━━ Exercise materials ━━

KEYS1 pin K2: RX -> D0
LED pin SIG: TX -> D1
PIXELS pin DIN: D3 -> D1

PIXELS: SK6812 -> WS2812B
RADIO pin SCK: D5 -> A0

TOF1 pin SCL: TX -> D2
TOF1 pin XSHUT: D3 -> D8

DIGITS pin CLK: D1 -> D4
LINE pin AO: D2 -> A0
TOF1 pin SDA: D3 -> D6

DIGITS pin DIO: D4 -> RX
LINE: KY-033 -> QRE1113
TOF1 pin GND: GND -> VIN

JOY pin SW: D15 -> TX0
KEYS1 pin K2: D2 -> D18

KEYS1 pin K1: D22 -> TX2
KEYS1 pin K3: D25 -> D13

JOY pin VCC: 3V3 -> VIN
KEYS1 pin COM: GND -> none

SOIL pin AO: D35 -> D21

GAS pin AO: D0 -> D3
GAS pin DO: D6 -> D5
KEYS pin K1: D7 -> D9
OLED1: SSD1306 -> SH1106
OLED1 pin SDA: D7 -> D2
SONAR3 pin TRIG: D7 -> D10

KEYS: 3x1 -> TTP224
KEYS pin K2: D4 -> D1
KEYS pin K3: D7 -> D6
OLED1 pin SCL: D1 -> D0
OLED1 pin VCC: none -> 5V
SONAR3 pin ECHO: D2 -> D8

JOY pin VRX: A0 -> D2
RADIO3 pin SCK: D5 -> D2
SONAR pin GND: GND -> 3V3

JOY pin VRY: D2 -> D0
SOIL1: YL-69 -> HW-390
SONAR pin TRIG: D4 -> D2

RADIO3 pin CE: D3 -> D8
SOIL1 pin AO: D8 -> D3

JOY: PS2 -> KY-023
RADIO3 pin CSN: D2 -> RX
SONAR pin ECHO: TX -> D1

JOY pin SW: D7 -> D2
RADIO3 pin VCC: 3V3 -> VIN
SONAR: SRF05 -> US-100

━━━

#### What the task asks:
Write every entry out again. Leave each one exactly as it is.

#### Your response:
KEYS1 pin K2: RX -> D0
LED pin SIG: TX -> D1
PIXELS pin DIN: D3 -> D1

PIXELS: SK6812 -> WS2812B
RADIO pin SCK: D5 -> A0

TOF1 pin SCL: TX -> D2
TOF1 pin XSHUT: D3 -> D8

DIGITS pin CLK: D1 -> D4
LINE pin AO: D2 -> A0
TOF1 pin SDA: D3 -> D6

DIGITS pin DIO: D4 -> RX
LINE: KY-033 -> QRE1113
TOF1 pin GND: GND -> VIN

JOY pin SW: D15 -> TX0
KEYS1 pin K2: D2 -> D18

KEYS1 pin K1: D22 -> TX2
KEYS1 pin K3: D25 -> D13

JOY pin VCC: 3V3 -> VIN
KEYS1 pin COM: GND -> none

SOIL pin AO: D35 -> D21

GAS pin AO: D0 -> D3
GAS pin DO: D6 -> D5
KEYS pin K1: D7 -> D9
OLED1: SSD1306 -> SH1106
OLED1 pin SDA: D7 -> D2
SONAR3 pin TRIG: D7 -> D10

KEYS: 3x1 -> TTP224
KEYS pin K2: D4 -> D1
KEYS pin K3: D7 -> D6
OLED1 pin SCL: D1 -> D0
OLED1 pin VCC: none -> 5V
SONAR3 pin ECHO: D2 -> D8

JOY pin VRX: A0 -> D2
RADIO3 pin SCK: D5 -> D2
SONAR pin GND: GND -> 3V3

JOY pin VRY: D2 -> D0
SOIL1: YL-69 -> HW-390
SONAR pin TRIG: D4 -> D2

RADIO3 pin CE: D3 -> D8
SOIL1 pin AO: D8 -> D3

JOY: PS2 -> KY-023
RADIO3 pin CSN: D2 -> RX
SONAR pin ECHO: TX -> D1

JOY pin SW: D7 -> D2
RADIO3 pin VCC: 3V3 -> VIN
SONAR: SRF05 -> US-100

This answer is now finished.